◆ TASK DETAILS
Output every record verbatim, and omit each picture.
□ □ □
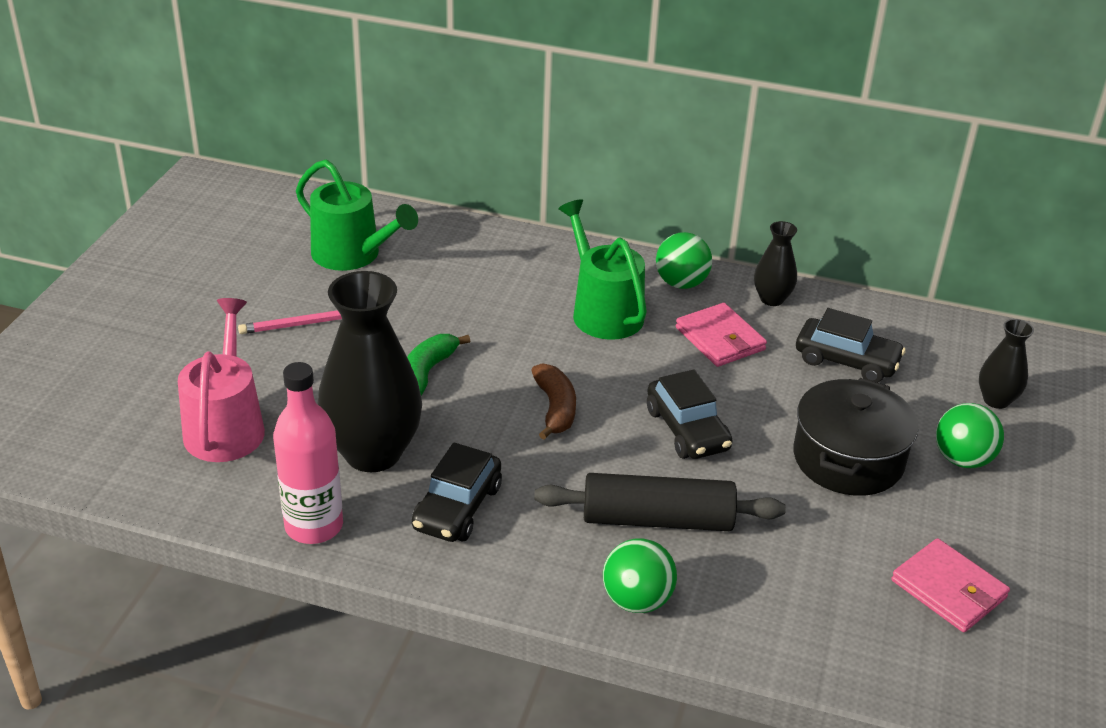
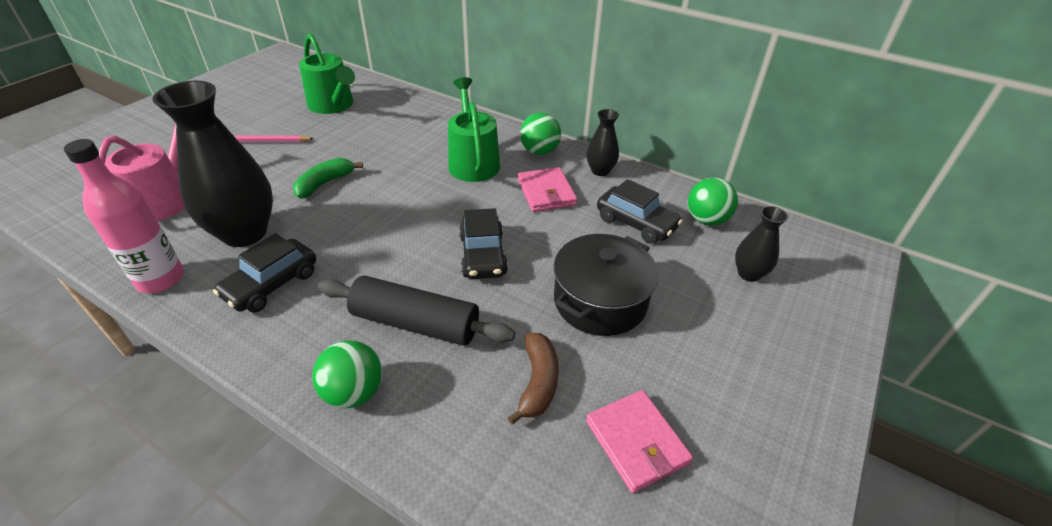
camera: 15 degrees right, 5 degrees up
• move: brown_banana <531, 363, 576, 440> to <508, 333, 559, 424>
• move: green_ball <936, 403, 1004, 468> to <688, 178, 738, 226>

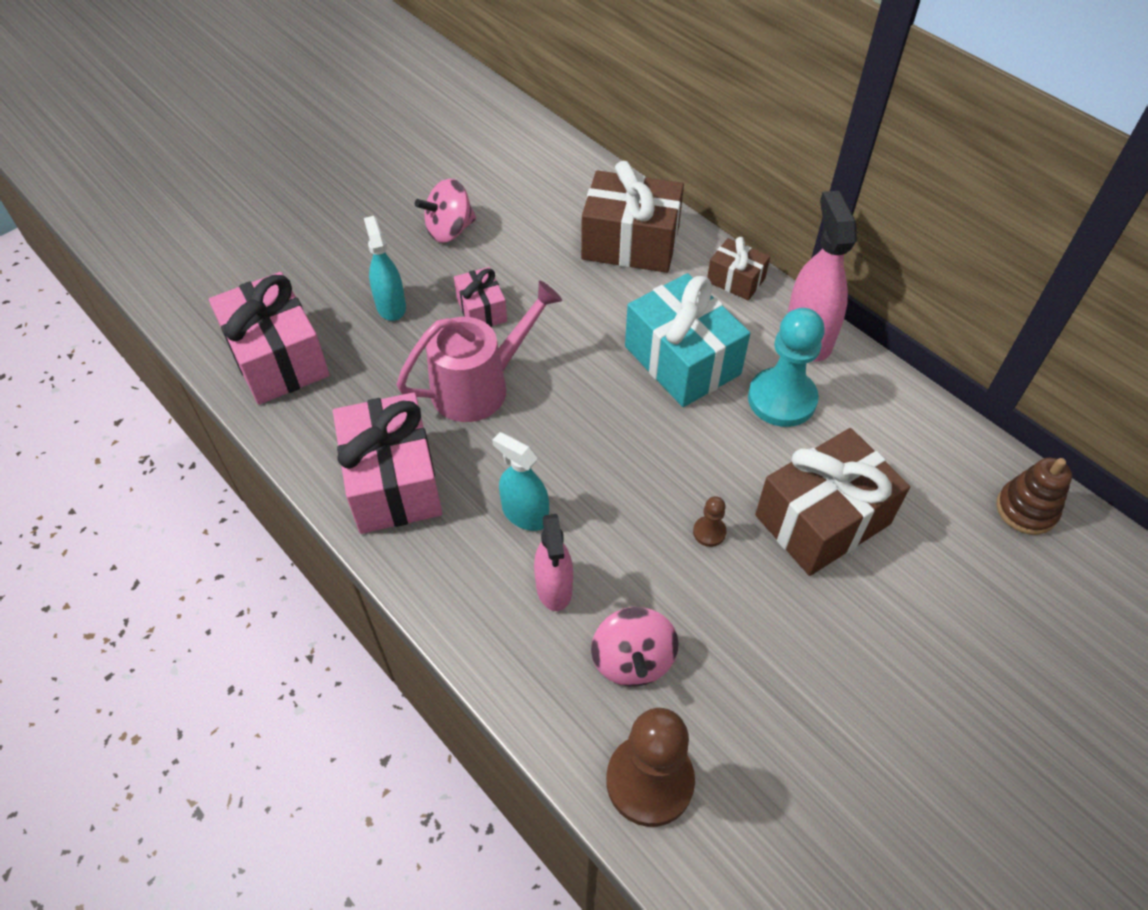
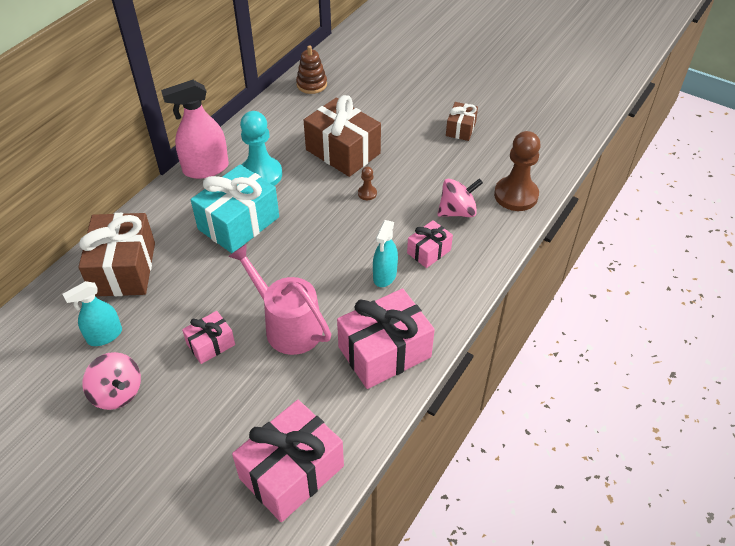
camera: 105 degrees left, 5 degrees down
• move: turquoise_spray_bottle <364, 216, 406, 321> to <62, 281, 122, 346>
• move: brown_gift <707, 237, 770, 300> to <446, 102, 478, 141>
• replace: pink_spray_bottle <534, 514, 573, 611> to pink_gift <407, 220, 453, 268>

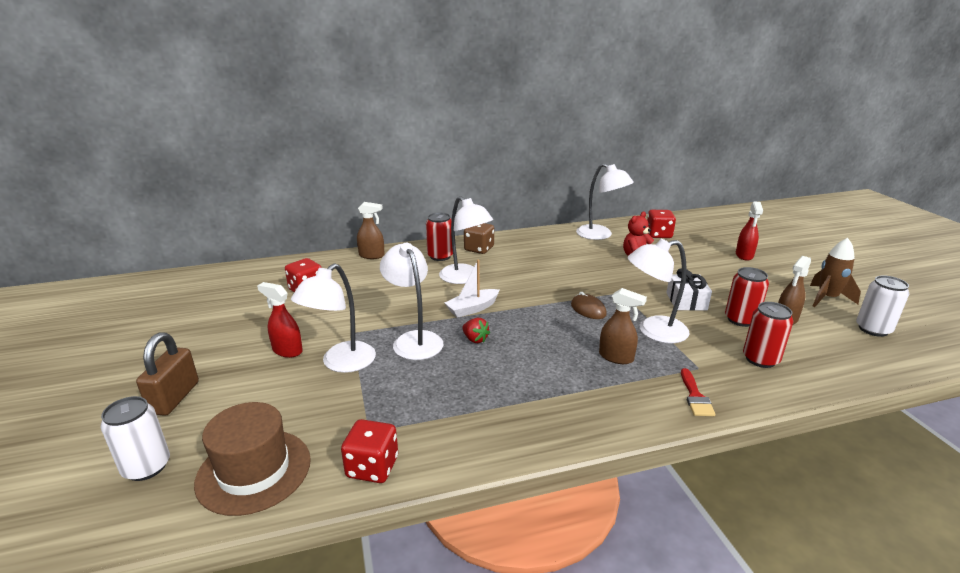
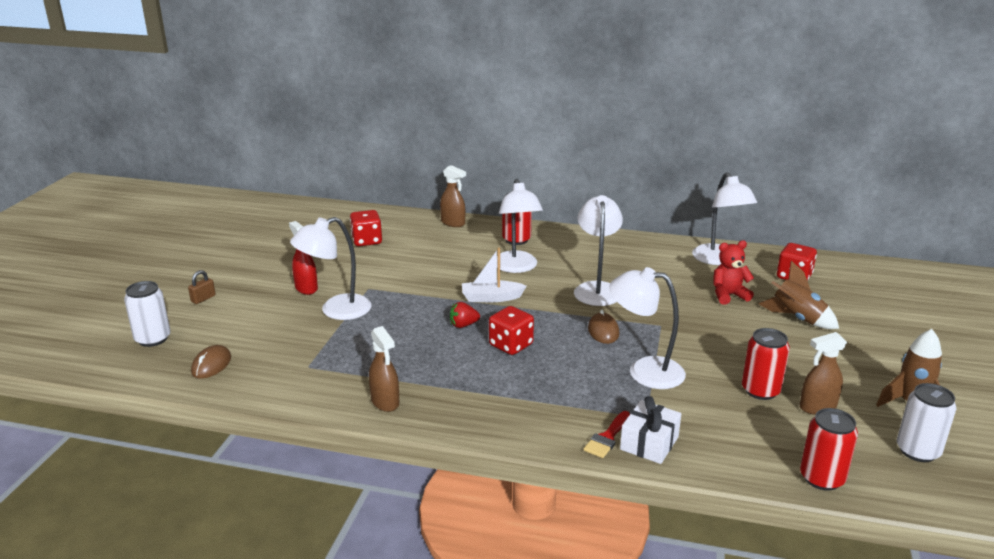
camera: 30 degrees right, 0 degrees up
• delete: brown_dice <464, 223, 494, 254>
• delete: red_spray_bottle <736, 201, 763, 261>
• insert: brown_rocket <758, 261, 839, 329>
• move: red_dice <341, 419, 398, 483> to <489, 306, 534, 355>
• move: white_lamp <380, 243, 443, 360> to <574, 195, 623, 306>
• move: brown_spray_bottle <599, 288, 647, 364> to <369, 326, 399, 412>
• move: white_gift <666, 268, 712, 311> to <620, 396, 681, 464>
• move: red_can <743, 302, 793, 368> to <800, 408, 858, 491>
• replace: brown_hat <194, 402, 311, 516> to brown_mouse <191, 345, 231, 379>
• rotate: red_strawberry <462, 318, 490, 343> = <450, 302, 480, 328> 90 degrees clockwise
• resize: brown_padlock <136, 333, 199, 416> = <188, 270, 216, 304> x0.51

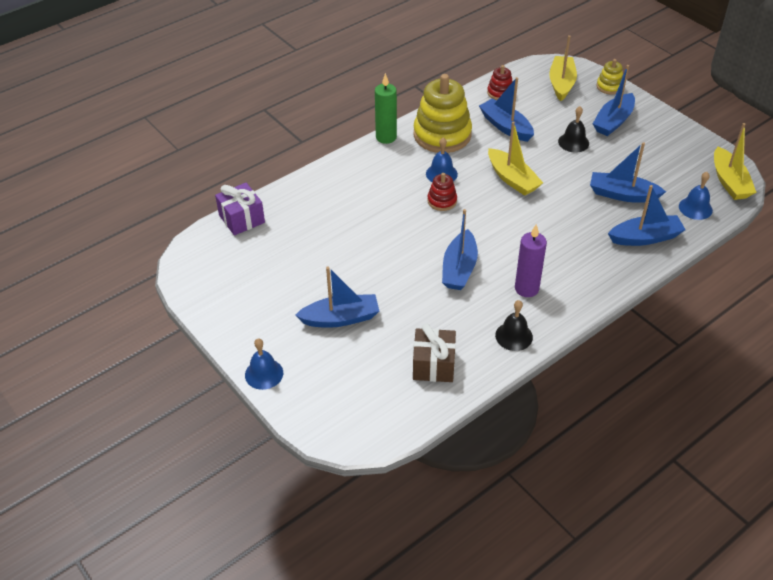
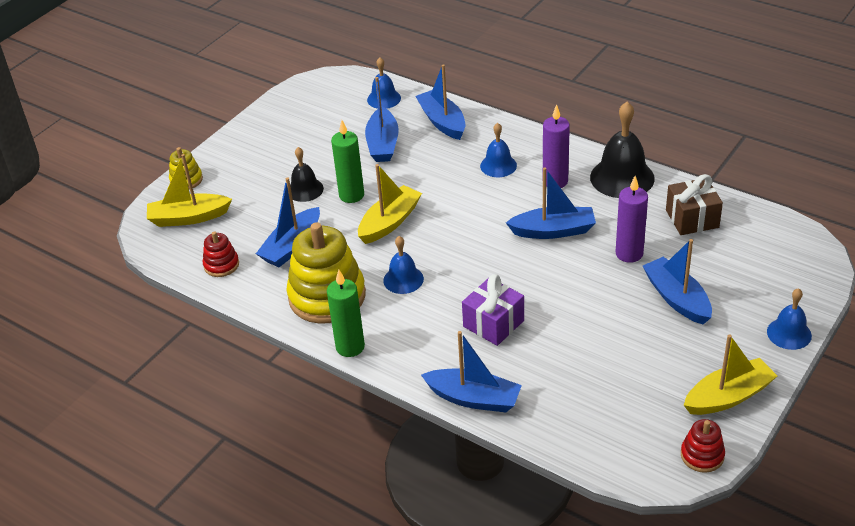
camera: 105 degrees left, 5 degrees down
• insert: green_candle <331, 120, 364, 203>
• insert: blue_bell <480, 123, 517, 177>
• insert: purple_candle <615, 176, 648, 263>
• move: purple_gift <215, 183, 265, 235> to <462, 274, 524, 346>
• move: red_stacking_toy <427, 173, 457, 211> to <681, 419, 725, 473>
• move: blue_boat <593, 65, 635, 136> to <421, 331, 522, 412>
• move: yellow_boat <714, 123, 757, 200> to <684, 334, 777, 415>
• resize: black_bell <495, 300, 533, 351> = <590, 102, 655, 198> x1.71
□ □ □
◆ FINISHED TASK
camera: 15 degrees right, 5 degrees up
• move: brown_banana <531, 363, 576, 440> to <508, 333, 559, 424>
• move: green_ball <936, 403, 1004, 468> to <688, 178, 738, 226>

camera: 105 degrees left, 5 degrees down
• move: turquoise_spray_bottle <364, 216, 406, 321> to <62, 281, 122, 346>
• move: brown_gift <707, 237, 770, 300> to <446, 102, 478, 141>
• replace: pink_spray_bottle <534, 514, 573, 611> to pink_gift <407, 220, 453, 268>

camera: 30 degrees right, 0 degrees up
• delete: brown_dice <464, 223, 494, 254>
• delete: red_spray_bottle <736, 201, 763, 261>
• insert: brown_rocket <758, 261, 839, 329>
• move: red_dice <341, 419, 398, 483> to <489, 306, 534, 355>
• move: white_lamp <380, 243, 443, 360> to <574, 195, 623, 306>
• move: brown_spray_bottle <599, 288, 647, 364> to <369, 326, 399, 412>
• move: white_gift <666, 268, 712, 311> to <620, 396, 681, 464>
• move: red_can <743, 302, 793, 368> to <800, 408, 858, 491>
• replace: brown_hat <194, 402, 311, 516> to brown_mouse <191, 345, 231, 379>
• rotate: red_strawberry <462, 318, 490, 343> = <450, 302, 480, 328> 90 degrees clockwise
• resize: brown_padlock <136, 333, 199, 416> = <188, 270, 216, 304> x0.51

camera: 105 degrees left, 5 degrees down
• insert: green_candle <331, 120, 364, 203>
• insert: blue_bell <480, 123, 517, 177>
• insert: purple_candle <615, 176, 648, 263>
• move: purple_gift <215, 183, 265, 235> to <462, 274, 524, 346>
• move: red_stacking_toy <427, 173, 457, 211> to <681, 419, 725, 473>
• move: blue_boat <593, 65, 635, 136> to <421, 331, 522, 412>
• move: yellow_boat <714, 123, 757, 200> to <684, 334, 777, 415>
• resize: black_bell <495, 300, 533, 351> = <590, 102, 655, 198> x1.71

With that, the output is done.